Entries taken from a collection:
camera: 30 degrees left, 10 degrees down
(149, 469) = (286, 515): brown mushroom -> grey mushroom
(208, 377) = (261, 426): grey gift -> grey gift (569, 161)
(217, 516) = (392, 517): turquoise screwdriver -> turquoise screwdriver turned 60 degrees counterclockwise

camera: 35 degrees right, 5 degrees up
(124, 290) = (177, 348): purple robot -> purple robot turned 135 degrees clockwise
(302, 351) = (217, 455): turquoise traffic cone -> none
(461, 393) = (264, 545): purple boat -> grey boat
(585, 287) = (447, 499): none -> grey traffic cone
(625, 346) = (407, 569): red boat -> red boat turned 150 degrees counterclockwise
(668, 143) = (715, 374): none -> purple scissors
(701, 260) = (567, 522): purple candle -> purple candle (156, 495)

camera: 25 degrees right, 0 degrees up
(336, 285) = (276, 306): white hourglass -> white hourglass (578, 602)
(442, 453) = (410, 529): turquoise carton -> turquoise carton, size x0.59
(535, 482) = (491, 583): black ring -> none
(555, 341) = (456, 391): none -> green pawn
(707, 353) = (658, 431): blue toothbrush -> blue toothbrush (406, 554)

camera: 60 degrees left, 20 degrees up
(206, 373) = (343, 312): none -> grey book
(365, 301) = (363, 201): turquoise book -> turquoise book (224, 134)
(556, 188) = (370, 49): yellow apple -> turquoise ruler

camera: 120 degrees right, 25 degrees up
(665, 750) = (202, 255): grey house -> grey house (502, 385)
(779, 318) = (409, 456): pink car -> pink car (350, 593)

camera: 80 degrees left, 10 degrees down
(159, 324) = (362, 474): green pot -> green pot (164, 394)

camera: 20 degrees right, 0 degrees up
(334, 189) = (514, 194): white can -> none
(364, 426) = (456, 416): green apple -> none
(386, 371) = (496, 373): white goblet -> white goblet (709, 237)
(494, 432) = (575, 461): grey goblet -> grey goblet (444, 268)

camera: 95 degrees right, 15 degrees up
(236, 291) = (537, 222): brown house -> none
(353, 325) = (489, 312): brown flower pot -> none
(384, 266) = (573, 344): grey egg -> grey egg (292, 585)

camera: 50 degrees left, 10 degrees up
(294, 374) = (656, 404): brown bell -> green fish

Required work: Repeat verbatim the opening run of entries, ending with the line that contains "(124, 290) = (177, 348): purple".

Finished exercise:
camera: 30 degrees left, 10 degrees down
(149, 469) = (286, 515): brown mushroom -> grey mushroom
(208, 377) = (261, 426): grey gift -> grey gift (569, 161)
(217, 516) = (392, 517): turquoise screwdriver -> turquoise screwdriver turned 60 degrees counterclockwise

camera: 35 degrees right, 5 degrees up
(124, 290) = (177, 348): purple robot -> purple robot turned 135 degrees clockwise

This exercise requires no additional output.